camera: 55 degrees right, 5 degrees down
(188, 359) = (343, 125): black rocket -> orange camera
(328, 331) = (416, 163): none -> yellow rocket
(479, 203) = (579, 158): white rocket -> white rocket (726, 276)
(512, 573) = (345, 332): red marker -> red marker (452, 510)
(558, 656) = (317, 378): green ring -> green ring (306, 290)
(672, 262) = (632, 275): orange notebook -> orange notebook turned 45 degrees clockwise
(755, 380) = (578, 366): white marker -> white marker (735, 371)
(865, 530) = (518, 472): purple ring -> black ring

··········

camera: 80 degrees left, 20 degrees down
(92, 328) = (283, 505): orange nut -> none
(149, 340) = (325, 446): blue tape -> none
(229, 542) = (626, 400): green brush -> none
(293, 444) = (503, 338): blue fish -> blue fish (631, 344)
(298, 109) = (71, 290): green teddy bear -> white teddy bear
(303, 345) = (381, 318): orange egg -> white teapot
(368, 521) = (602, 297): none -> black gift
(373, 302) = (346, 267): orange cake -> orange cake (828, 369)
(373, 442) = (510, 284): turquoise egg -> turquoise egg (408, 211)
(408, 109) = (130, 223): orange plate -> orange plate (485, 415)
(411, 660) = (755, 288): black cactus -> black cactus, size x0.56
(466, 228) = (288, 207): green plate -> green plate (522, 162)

··········

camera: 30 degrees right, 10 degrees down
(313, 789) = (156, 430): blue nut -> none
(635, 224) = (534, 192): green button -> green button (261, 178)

··········

Take the stretch of lines above from the one containing "camera: 30 degrees right, 10 degrees down" through the one containing "(635, 224) = (534, 192): green" and repeat it exactly, adding no other line.

camera: 30 degrees right, 10 degrees down
(313, 789) = (156, 430): blue nut -> none
(635, 224) = (534, 192): green button -> green button (261, 178)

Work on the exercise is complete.